(DATA SHOWN begins)

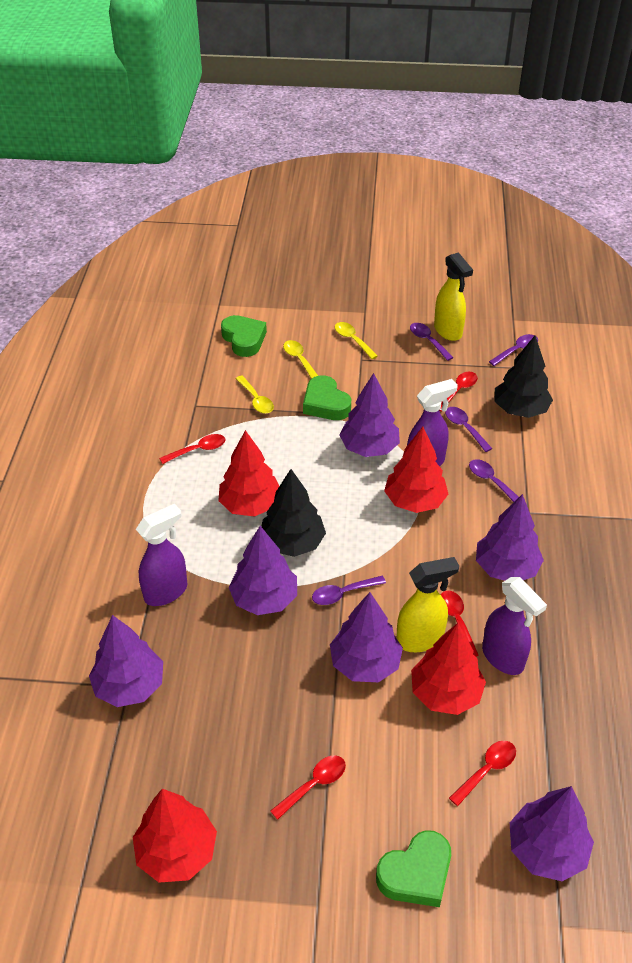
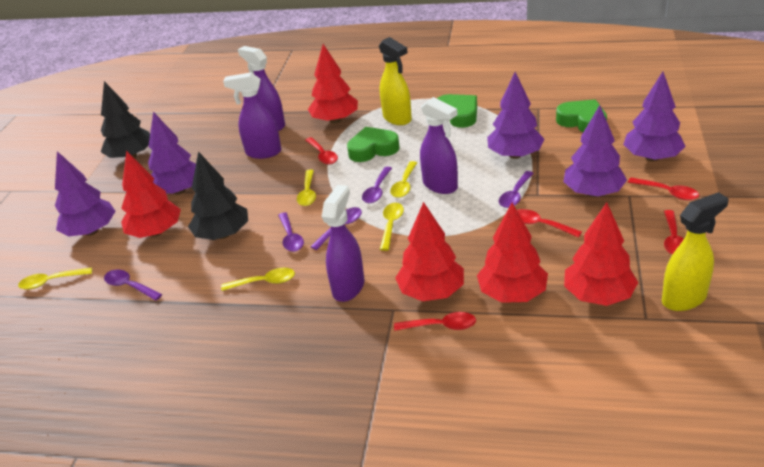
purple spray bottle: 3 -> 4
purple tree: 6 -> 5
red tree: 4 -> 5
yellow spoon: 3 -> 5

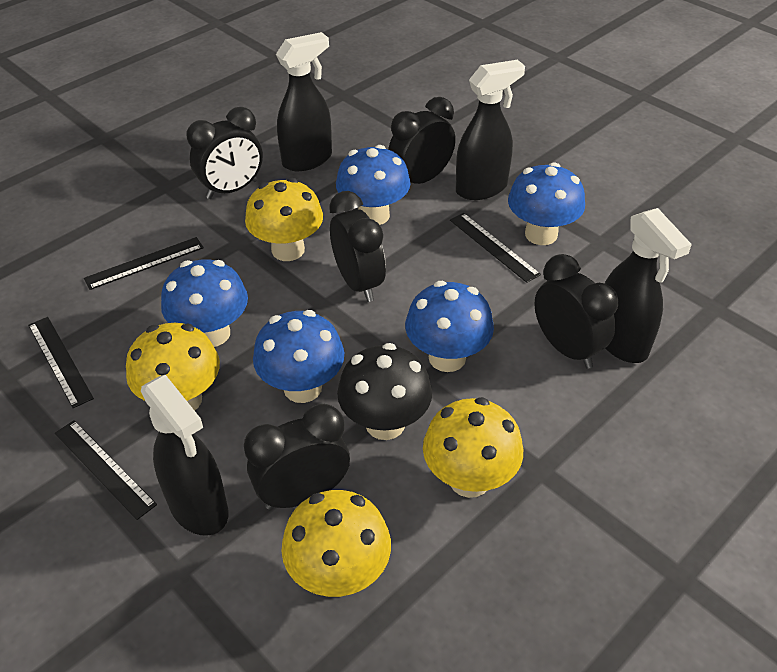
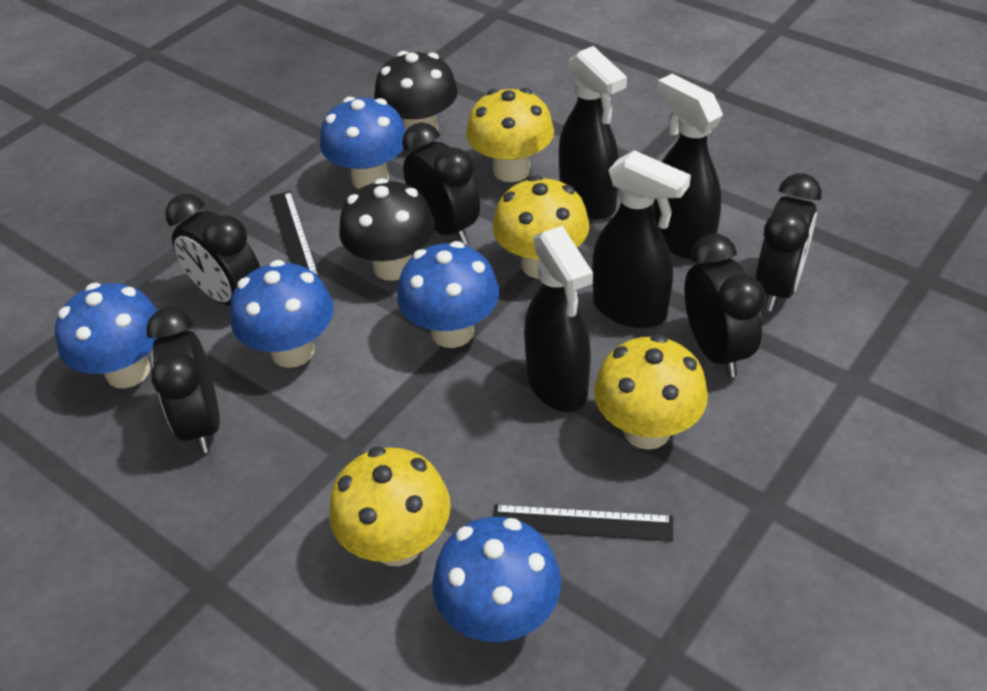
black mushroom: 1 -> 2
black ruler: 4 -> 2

(DATA SHOWN ends)
(DATA SHOWN begins)

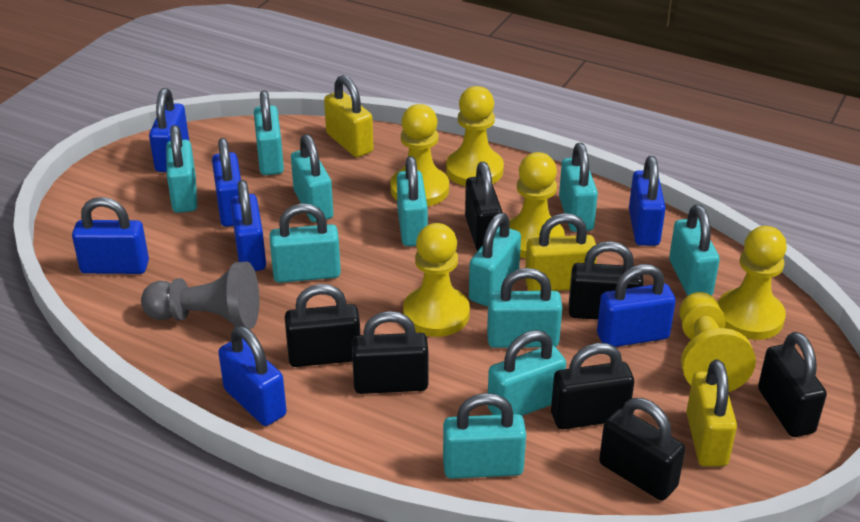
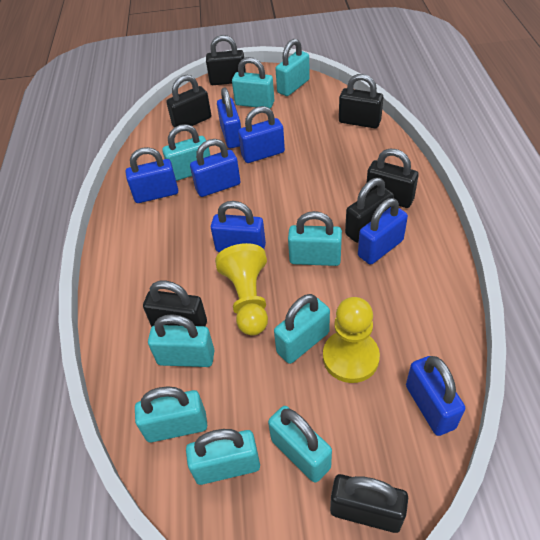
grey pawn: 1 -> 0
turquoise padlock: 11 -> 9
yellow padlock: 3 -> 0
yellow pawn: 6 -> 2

(DATA SHOWN ends)
(DATA SHOWN begins)

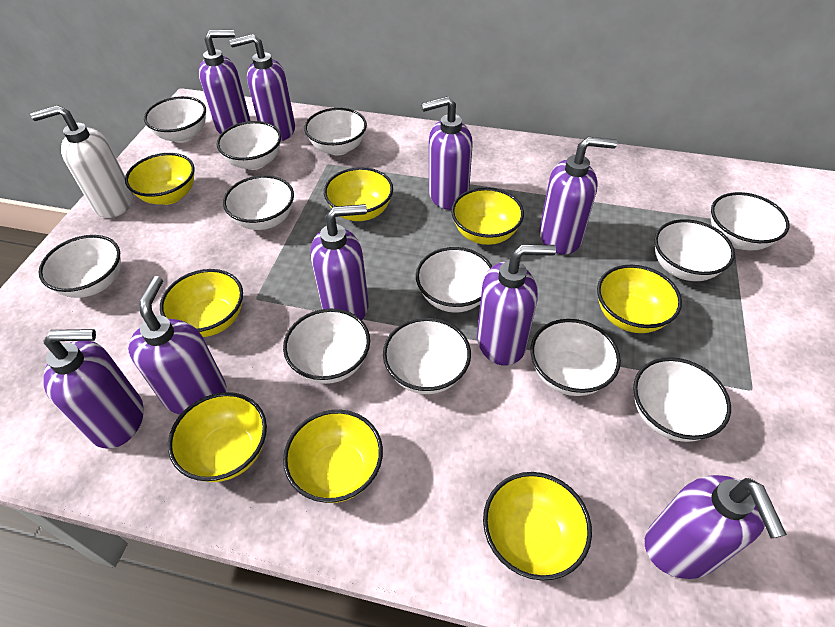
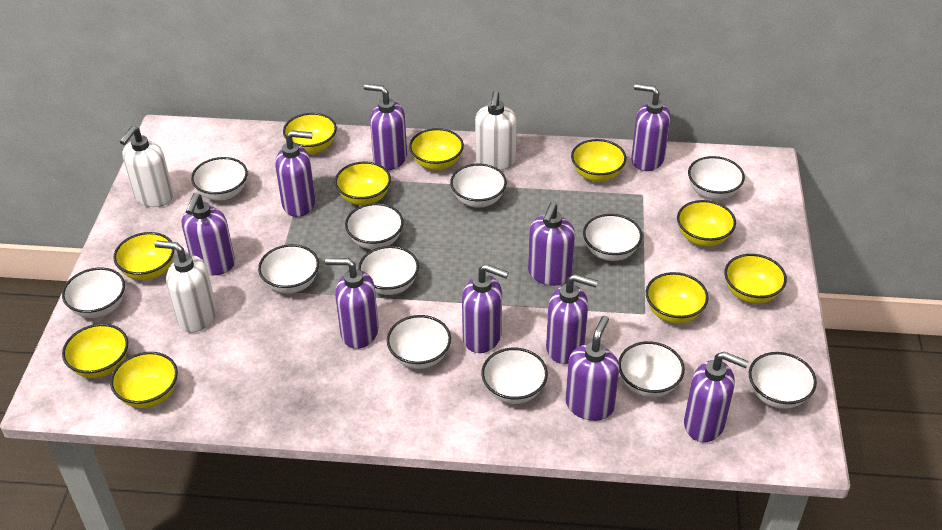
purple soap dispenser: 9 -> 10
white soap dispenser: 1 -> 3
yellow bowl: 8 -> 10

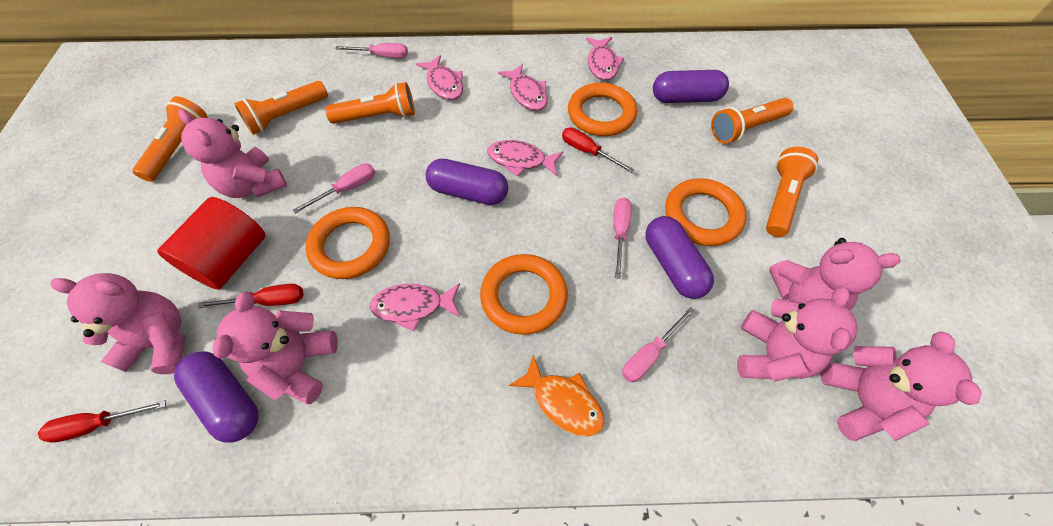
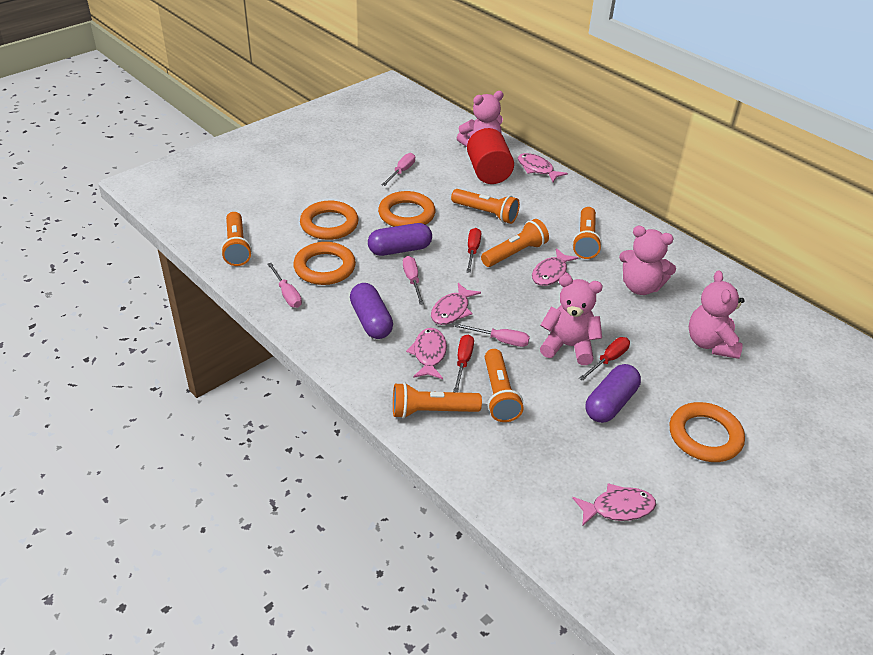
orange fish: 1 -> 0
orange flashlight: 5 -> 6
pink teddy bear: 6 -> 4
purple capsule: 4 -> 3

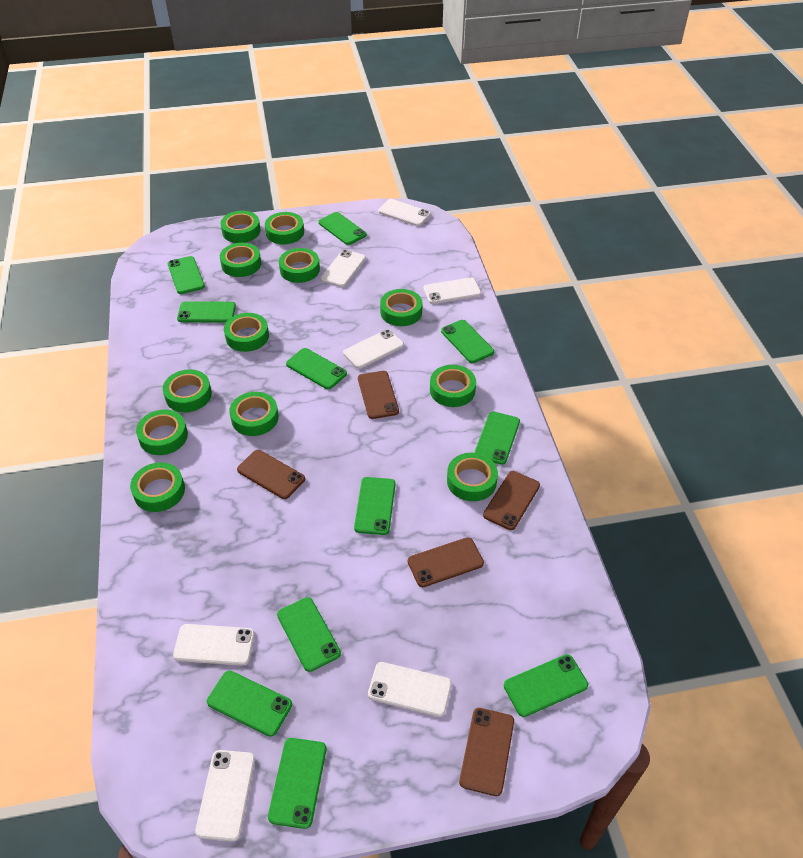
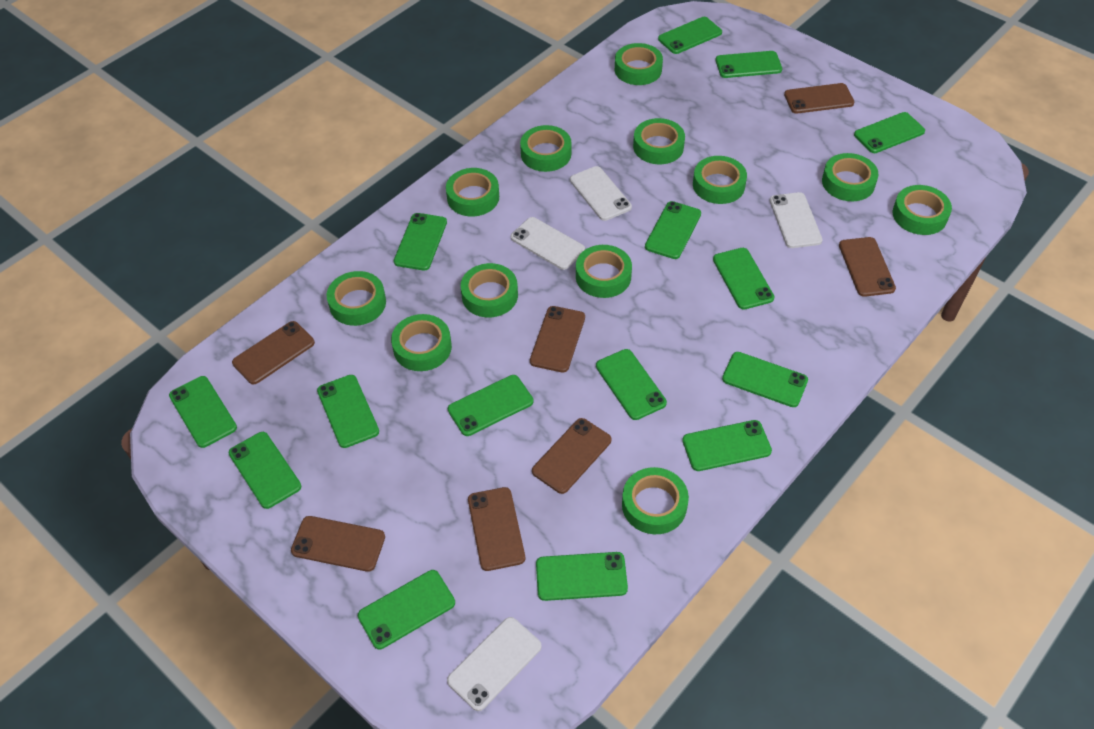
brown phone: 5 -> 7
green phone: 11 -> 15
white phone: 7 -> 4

(DATA SHOWN ends)

• WORK ORDER
State how many lines contain the word "phone" across the listing, and give no other text.

• SOLUTION TO THE PROBLEM
3